'''

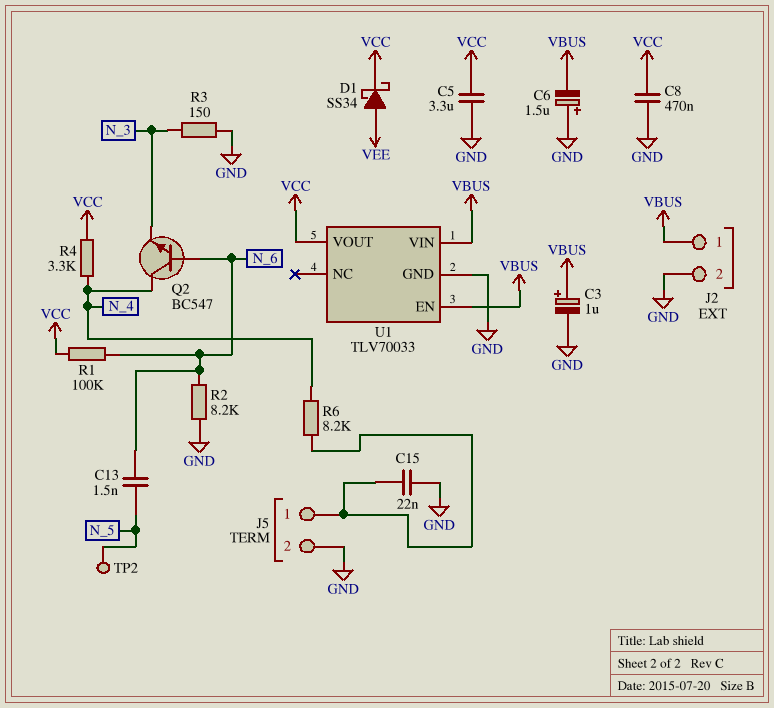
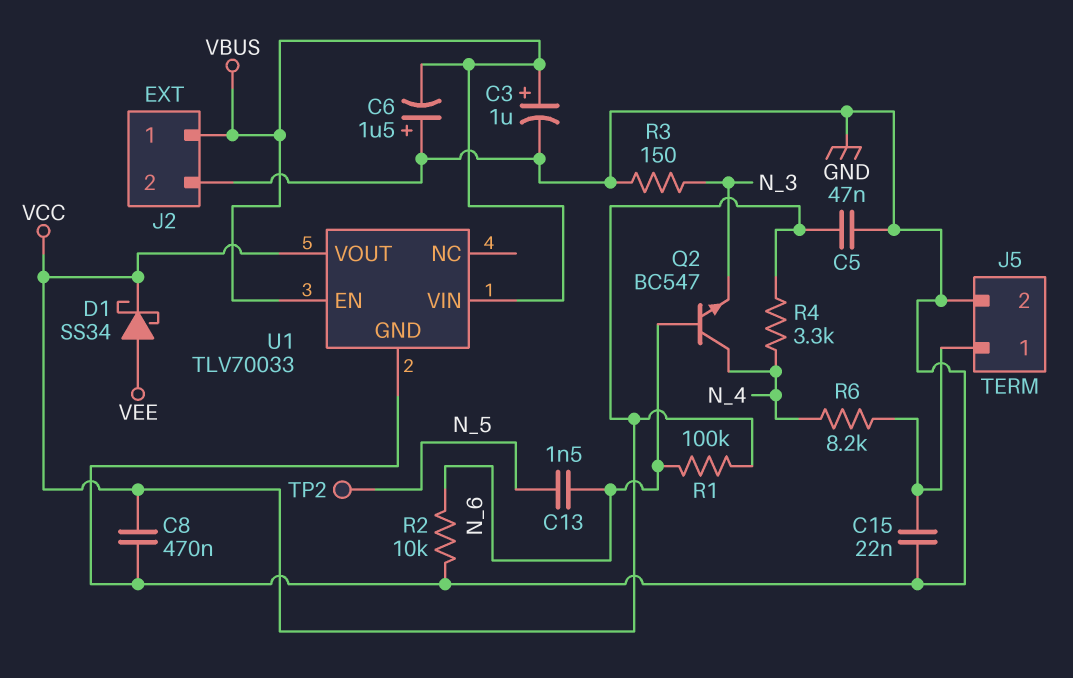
C5: 3.3uF (GND, VCC) -> 47nF (GND, VCC)
R2: 8.2k (GND, N_6) -> 10k (GND, N_6)

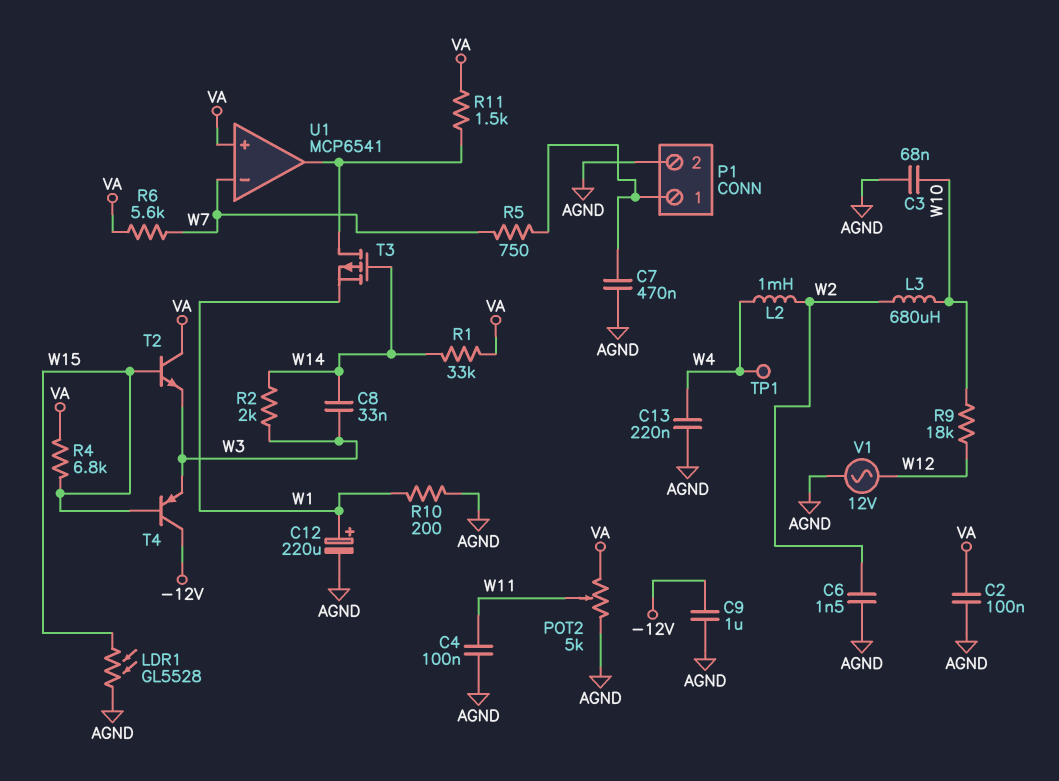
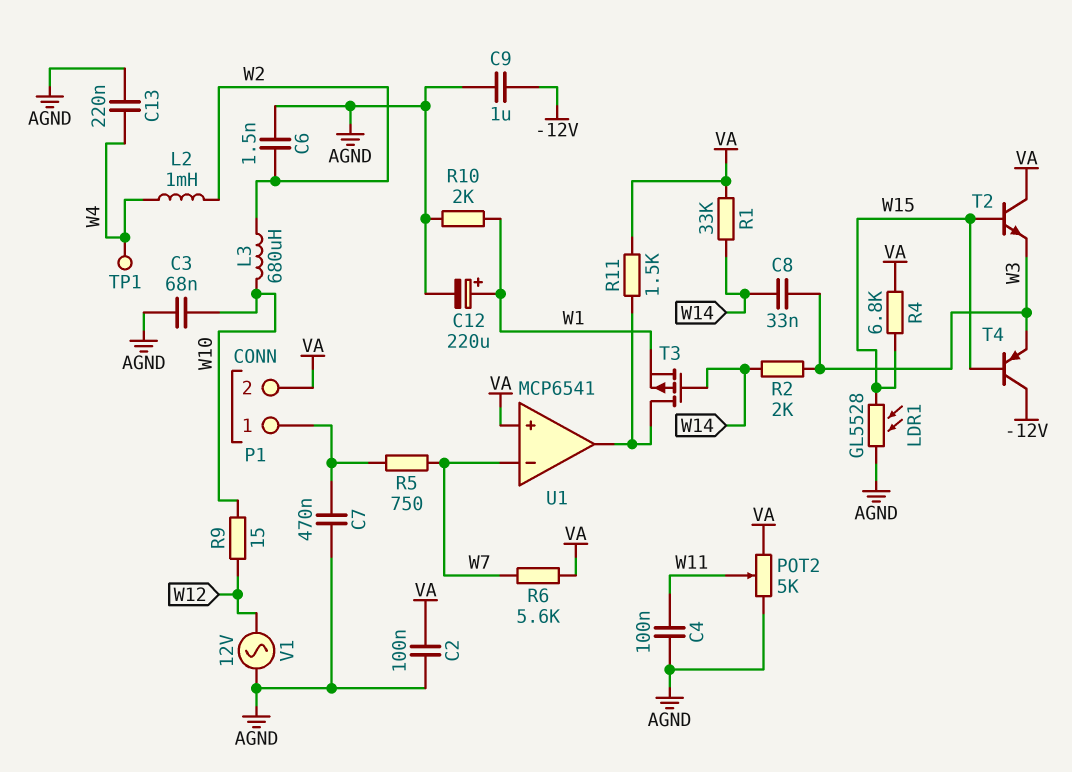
P1 pin 2: AGND -> VA
R9: 18k (W10, W12) -> 15 (W10, W12)
R10: 200 (AGND, W1) -> 2k (AGND, W1)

'''

__Your assignment__: Above are the records; repeat them exactly, omitting every picture.

__Final answer__:
C5: 3.3uF (GND, VCC) -> 47nF (GND, VCC)
R2: 8.2k (GND, N_6) -> 10k (GND, N_6)

P1 pin 2: AGND -> VA
R9: 18k (W10, W12) -> 15 (W10, W12)
R10: 200 (AGND, W1) -> 2k (AGND, W1)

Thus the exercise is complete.